Exercise goal: Reproduce each line from the first in the data through the line that contains "F1: 5A (+15V, BAT) -> 3A (+15V, BAT)" exactly; give nothing else.

Start of The data

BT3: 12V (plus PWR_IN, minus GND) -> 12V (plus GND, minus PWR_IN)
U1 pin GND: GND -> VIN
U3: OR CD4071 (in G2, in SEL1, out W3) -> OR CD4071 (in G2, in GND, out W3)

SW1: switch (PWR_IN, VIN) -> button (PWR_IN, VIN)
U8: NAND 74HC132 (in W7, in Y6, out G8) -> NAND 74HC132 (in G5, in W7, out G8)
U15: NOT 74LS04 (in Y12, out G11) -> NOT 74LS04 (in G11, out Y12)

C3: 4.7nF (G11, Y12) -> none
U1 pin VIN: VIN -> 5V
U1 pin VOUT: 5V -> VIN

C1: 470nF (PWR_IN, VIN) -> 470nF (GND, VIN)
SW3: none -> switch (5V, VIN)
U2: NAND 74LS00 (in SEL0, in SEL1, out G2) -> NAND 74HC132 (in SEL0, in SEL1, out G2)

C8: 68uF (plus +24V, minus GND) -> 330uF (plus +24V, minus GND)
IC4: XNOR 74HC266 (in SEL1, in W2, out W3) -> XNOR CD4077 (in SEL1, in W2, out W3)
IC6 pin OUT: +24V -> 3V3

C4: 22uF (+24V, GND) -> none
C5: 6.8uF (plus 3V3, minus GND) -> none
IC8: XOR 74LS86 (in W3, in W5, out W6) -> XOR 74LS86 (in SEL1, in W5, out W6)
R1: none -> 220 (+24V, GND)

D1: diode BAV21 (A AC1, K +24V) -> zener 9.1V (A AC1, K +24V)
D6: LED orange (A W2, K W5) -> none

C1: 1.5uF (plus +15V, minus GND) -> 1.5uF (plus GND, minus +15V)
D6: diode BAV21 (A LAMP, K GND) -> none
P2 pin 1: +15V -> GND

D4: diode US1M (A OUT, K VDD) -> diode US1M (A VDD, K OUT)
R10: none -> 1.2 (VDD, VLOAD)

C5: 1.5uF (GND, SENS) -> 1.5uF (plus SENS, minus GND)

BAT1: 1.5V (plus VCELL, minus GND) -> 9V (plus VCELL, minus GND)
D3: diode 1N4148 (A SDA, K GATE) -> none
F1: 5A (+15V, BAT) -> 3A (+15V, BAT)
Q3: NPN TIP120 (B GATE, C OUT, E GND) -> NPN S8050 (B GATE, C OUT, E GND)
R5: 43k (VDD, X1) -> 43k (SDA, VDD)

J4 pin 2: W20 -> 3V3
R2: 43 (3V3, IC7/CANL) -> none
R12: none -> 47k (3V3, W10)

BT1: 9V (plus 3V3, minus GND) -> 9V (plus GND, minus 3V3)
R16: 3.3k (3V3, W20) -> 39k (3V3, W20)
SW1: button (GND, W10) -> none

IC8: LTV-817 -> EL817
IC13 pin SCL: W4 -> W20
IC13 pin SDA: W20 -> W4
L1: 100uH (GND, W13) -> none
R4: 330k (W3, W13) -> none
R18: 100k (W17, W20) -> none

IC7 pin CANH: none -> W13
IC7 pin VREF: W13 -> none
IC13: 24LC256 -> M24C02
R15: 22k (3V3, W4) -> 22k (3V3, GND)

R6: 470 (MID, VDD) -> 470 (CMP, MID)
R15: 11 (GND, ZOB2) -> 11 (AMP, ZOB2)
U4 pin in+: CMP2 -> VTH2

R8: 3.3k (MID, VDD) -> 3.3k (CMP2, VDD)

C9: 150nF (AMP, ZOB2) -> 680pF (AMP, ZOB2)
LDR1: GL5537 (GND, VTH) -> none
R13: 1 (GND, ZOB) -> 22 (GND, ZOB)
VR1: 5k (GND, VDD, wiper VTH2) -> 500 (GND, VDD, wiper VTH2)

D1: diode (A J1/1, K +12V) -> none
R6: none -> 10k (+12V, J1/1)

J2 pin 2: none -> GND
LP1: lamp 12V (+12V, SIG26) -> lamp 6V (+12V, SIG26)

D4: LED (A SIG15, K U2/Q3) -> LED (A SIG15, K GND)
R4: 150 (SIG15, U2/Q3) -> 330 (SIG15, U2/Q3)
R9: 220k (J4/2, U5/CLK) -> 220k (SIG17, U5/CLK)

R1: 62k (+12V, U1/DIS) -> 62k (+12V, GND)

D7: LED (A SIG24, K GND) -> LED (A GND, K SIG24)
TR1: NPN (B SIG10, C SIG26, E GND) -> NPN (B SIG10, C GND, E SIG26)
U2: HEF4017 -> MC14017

End of The data

Output of the exercise:
BT3: 12V (plus PWR_IN, minus GND) -> 12V (plus GND, minus PWR_IN)
U1 pin GND: GND -> VIN
U3: OR CD4071 (in G2, in SEL1, out W3) -> OR CD4071 (in G2, in GND, out W3)

SW1: switch (PWR_IN, VIN) -> button (PWR_IN, VIN)
U8: NAND 74HC132 (in W7, in Y6, out G8) -> NAND 74HC132 (in G5, in W7, out G8)
U15: NOT 74LS04 (in Y12, out G11) -> NOT 74LS04 (in G11, out Y12)

C3: 4.7nF (G11, Y12) -> none
U1 pin VIN: VIN -> 5V
U1 pin VOUT: 5V -> VIN

C1: 470nF (PWR_IN, VIN) -> 470nF (GND, VIN)
SW3: none -> switch (5V, VIN)
U2: NAND 74LS00 (in SEL0, in SEL1, out G2) -> NAND 74HC132 (in SEL0, in SEL1, out G2)

C8: 68uF (plus +24V, minus GND) -> 330uF (plus +24V, minus GND)
IC4: XNOR 74HC266 (in SEL1, in W2, out W3) -> XNOR CD4077 (in SEL1, in W2, out W3)
IC6 pin OUT: +24V -> 3V3

C4: 22uF (+24V, GND) -> none
C5: 6.8uF (plus 3V3, minus GND) -> none
IC8: XOR 74LS86 (in W3, in W5, out W6) -> XOR 74LS86 (in SEL1, in W5, out W6)
R1: none -> 220 (+24V, GND)

D1: diode BAV21 (A AC1, K +24V) -> zener 9.1V (A AC1, K +24V)
D6: LED orange (A W2, K W5) -> none

C1: 1.5uF (plus +15V, minus GND) -> 1.5uF (plus GND, minus +15V)
D6: diode BAV21 (A LAMP, K GND) -> none
P2 pin 1: +15V -> GND

D4: diode US1M (A OUT, K VDD) -> diode US1M (A VDD, K OUT)
R10: none -> 1.2 (VDD, VLOAD)

C5: 1.5uF (GND, SENS) -> 1.5uF (plus SENS, minus GND)

BAT1: 1.5V (plus VCELL, minus GND) -> 9V (plus VCELL, minus GND)
D3: diode 1N4148 (A SDA, K GATE) -> none
F1: 5A (+15V, BAT) -> 3A (+15V, BAT)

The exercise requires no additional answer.